With the pictures omitted, print exactly the lines below, from the one containing "R112: 5.1k (+9V, N003) -> 5.1k (+9V, N002)" through the one containing "R114: 6.2 (+9V, AGND) -> 6.2 (+9V, N008)", and nothing else.

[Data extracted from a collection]
- - - - - - -
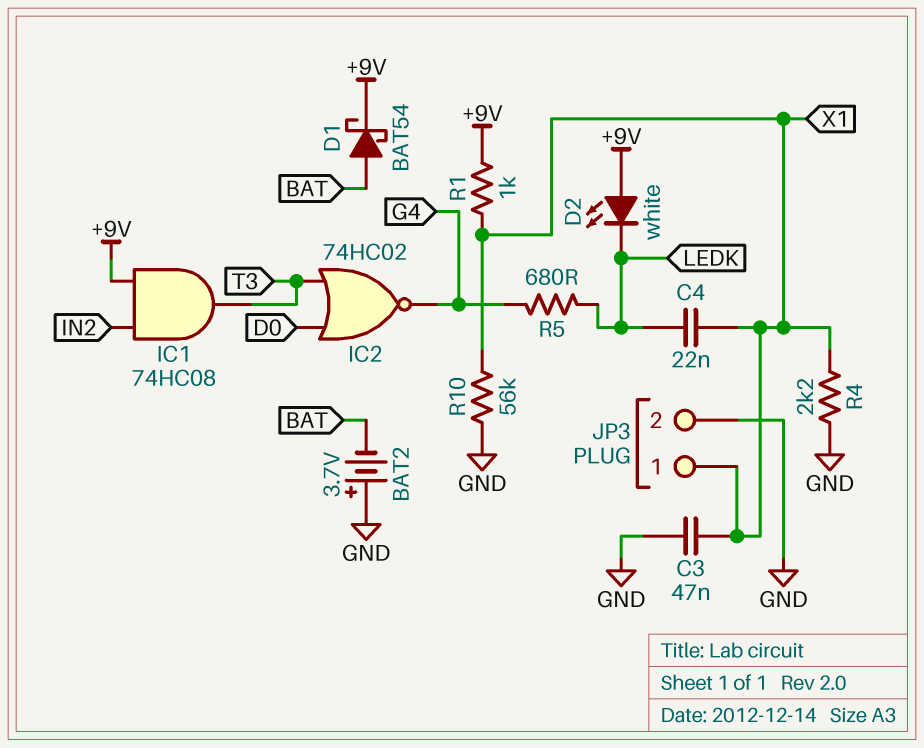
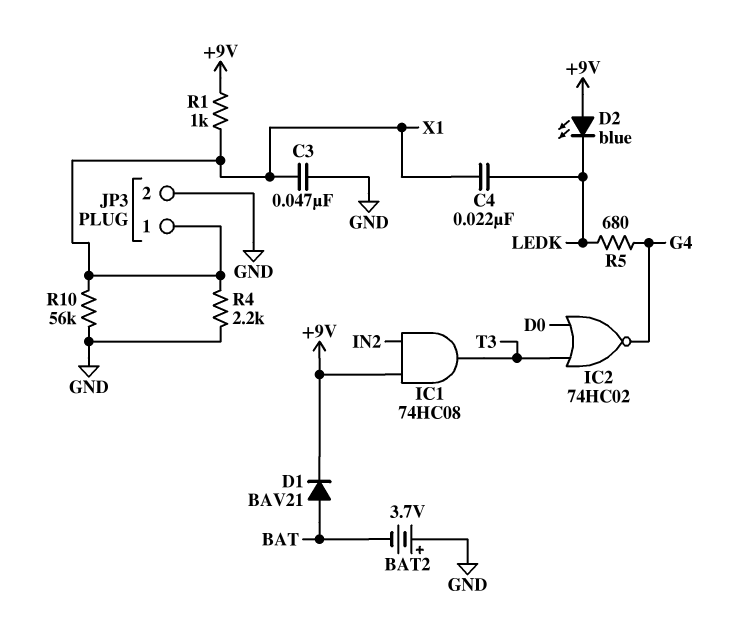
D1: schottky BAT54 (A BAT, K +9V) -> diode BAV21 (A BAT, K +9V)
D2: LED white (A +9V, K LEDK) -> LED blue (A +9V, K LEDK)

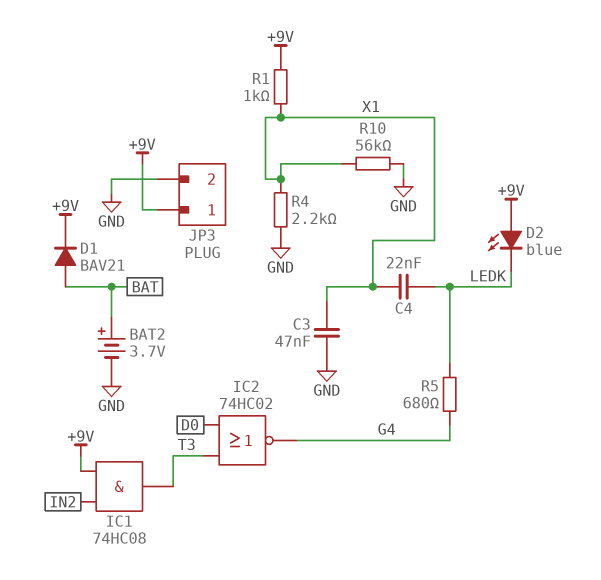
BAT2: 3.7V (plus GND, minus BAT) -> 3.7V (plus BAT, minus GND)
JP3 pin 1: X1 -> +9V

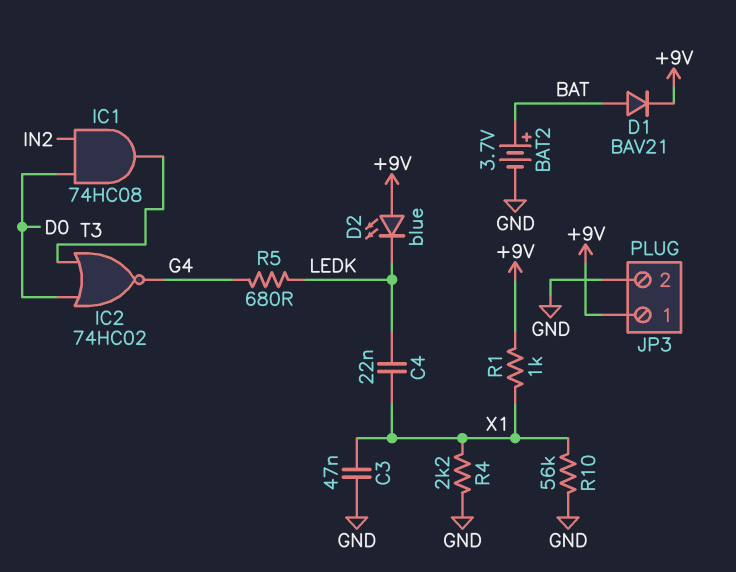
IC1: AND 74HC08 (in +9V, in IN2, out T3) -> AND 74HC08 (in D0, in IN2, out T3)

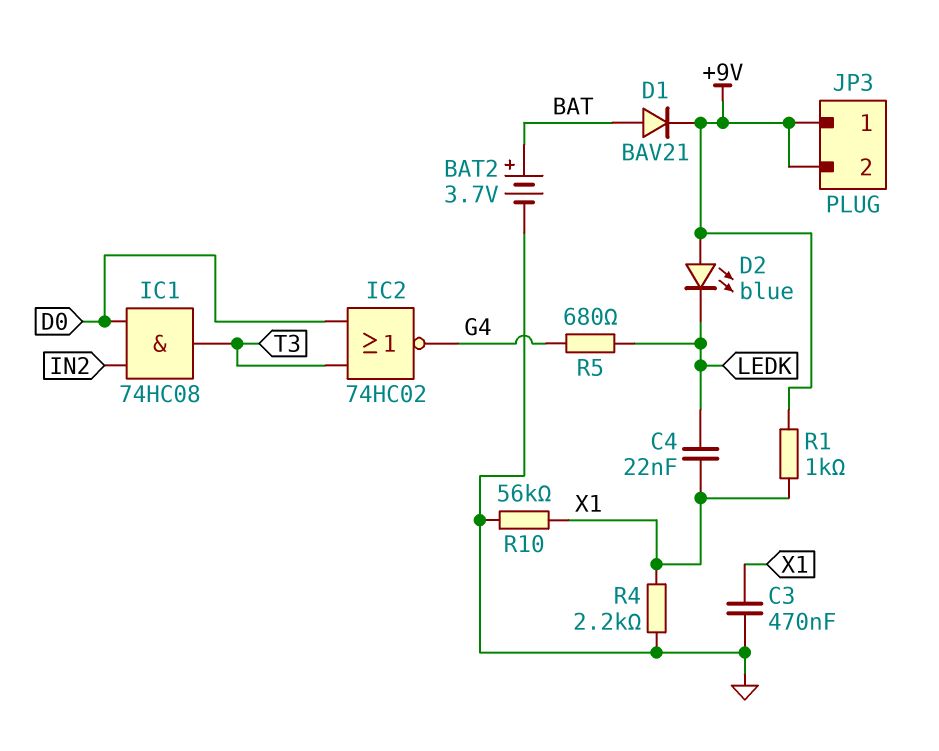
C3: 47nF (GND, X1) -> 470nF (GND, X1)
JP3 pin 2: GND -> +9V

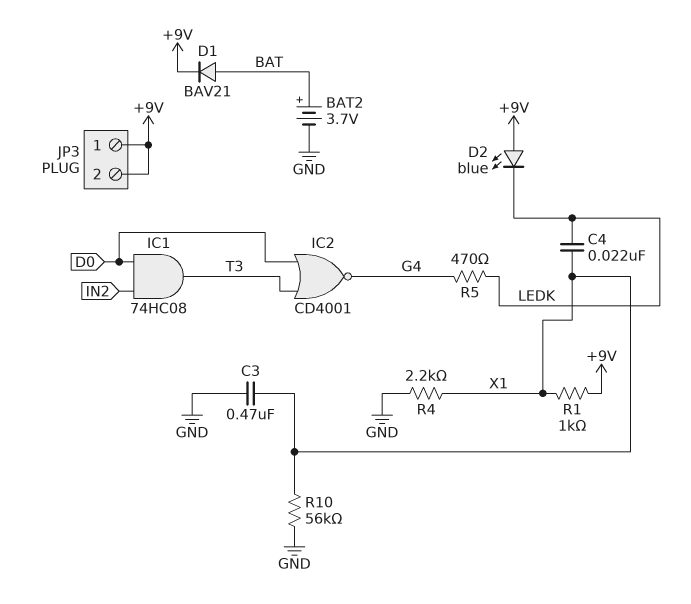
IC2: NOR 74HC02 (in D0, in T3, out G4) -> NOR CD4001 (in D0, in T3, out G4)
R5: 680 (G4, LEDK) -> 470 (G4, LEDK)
- - - - - - -
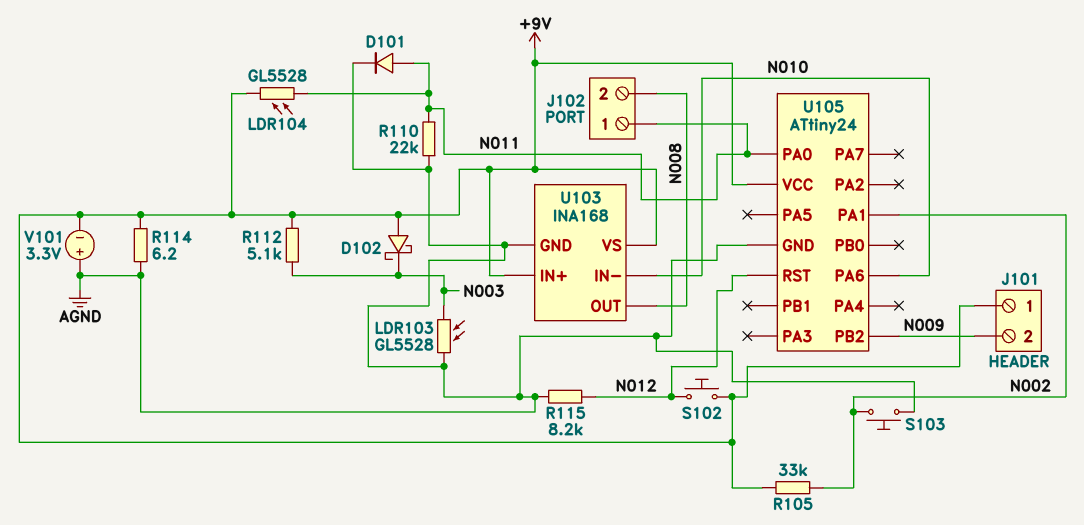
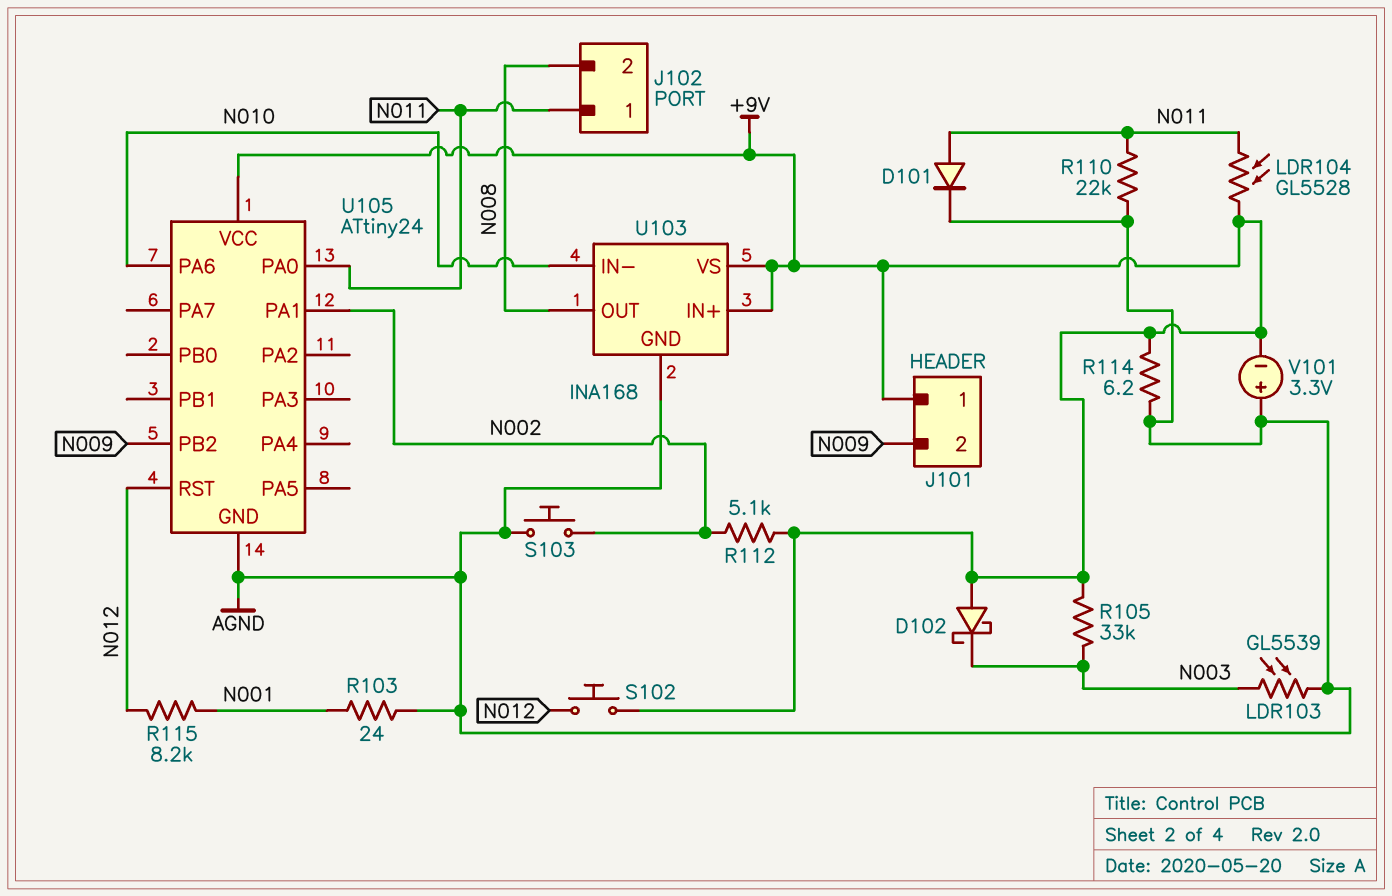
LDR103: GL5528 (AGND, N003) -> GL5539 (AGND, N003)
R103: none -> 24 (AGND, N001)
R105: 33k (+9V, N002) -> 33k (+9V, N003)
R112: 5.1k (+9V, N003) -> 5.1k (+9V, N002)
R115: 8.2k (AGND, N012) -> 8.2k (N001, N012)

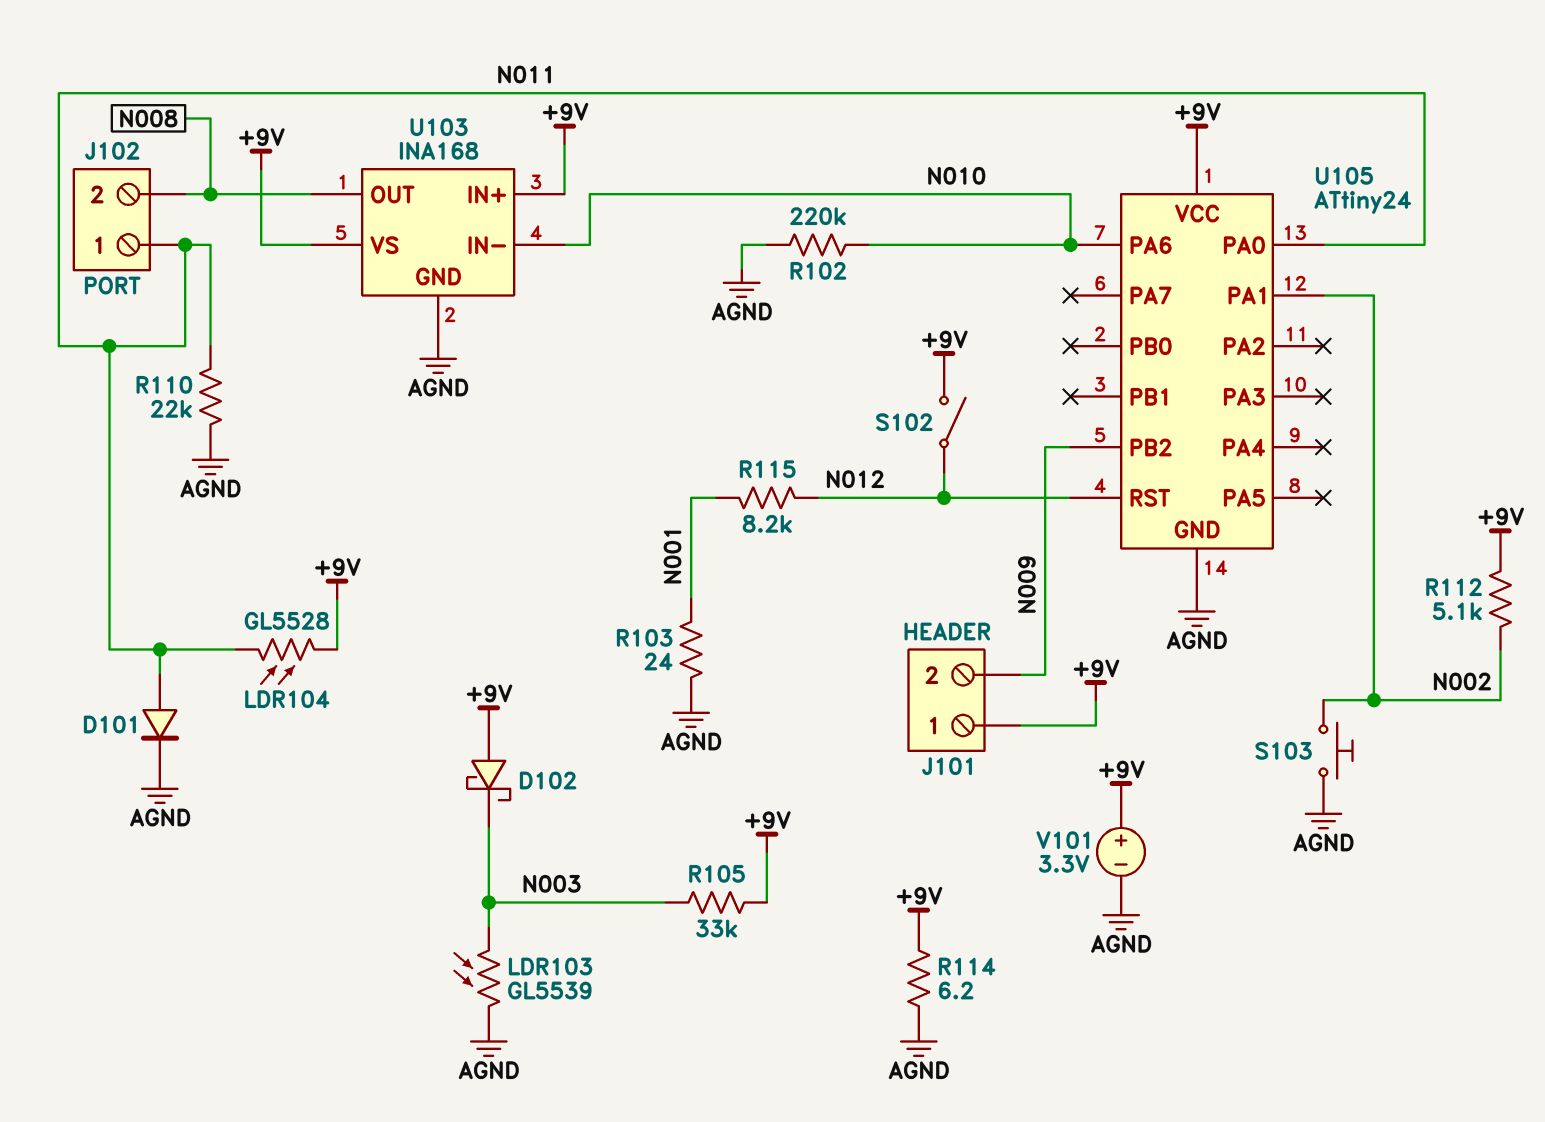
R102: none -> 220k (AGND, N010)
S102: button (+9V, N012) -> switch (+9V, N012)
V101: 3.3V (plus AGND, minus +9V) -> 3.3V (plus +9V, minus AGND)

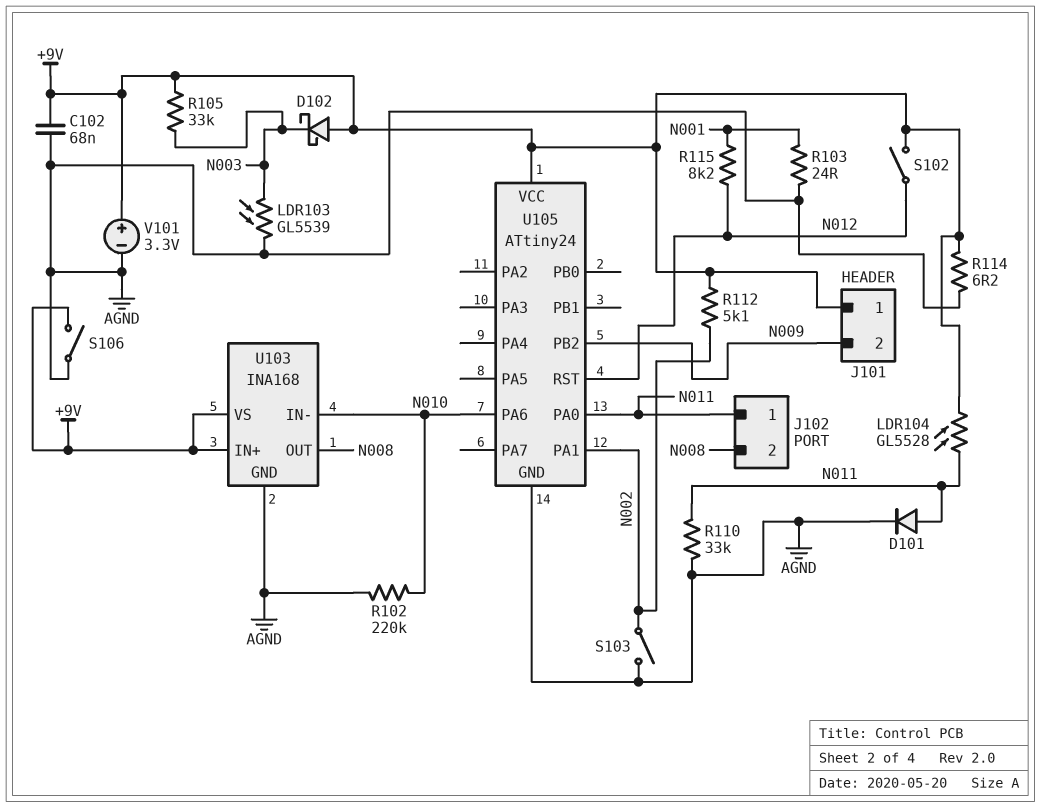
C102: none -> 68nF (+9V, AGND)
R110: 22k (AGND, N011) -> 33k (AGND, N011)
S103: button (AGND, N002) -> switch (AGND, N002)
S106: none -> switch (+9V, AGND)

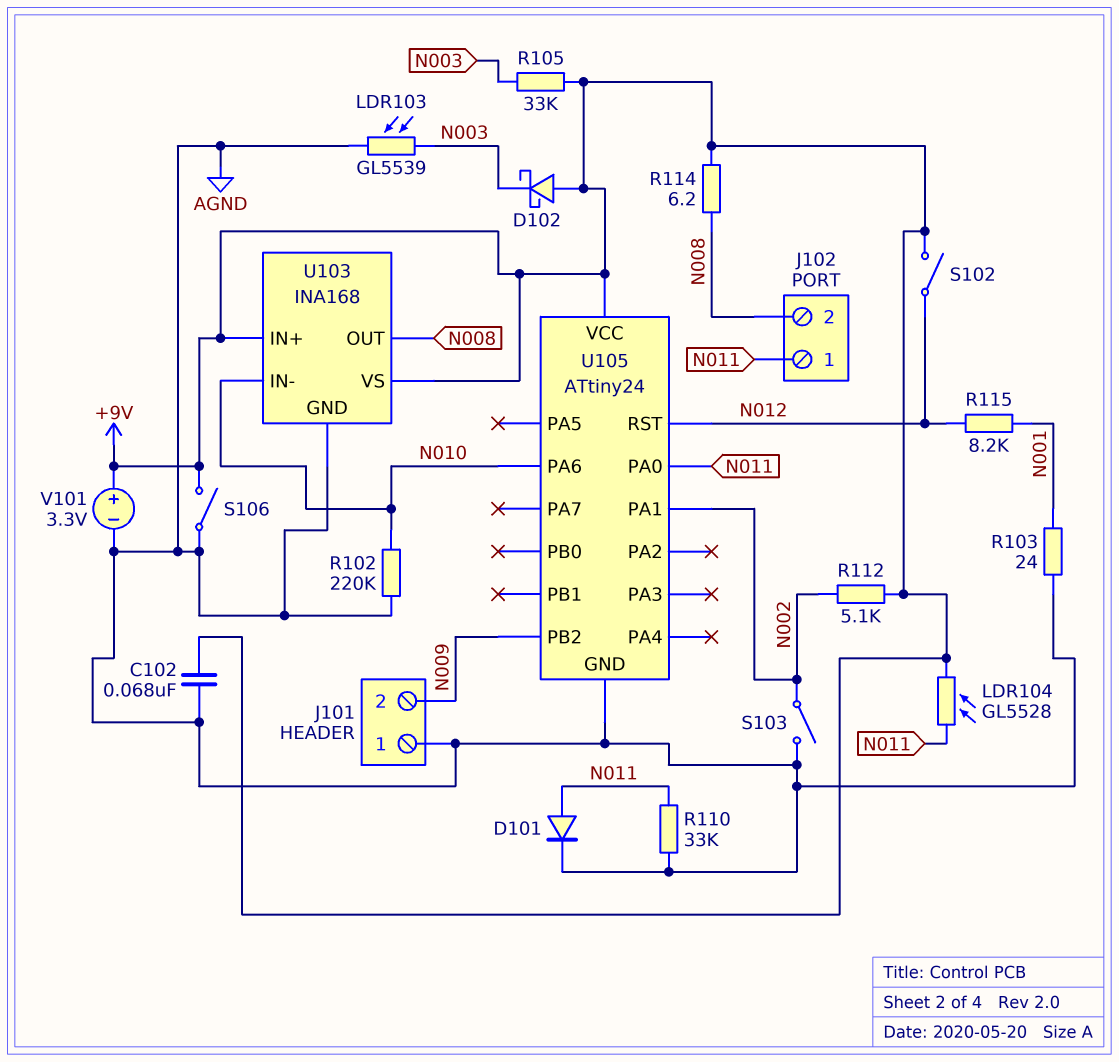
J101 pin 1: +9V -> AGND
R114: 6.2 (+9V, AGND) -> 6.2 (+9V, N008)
- - - - - - -
■ Answer space ■
R112: 5.1k (+9V, N003) -> 5.1k (+9V, N002)
R115: 8.2k (AGND, N012) -> 8.2k (N001, N012)

R102: none -> 220k (AGND, N010)
S102: button (+9V, N012) -> switch (+9V, N012)
V101: 3.3V (plus AGND, minus +9V) -> 3.3V (plus +9V, minus AGND)

C102: none -> 68nF (+9V, AGND)
R110: 22k (AGND, N011) -> 33k (AGND, N011)
S103: button (AGND, N002) -> switch (AGND, N002)
S106: none -> switch (+9V, AGND)

J101 pin 1: +9V -> AGND
R114: 6.2 (+9V, AGND) -> 6.2 (+9V, N008)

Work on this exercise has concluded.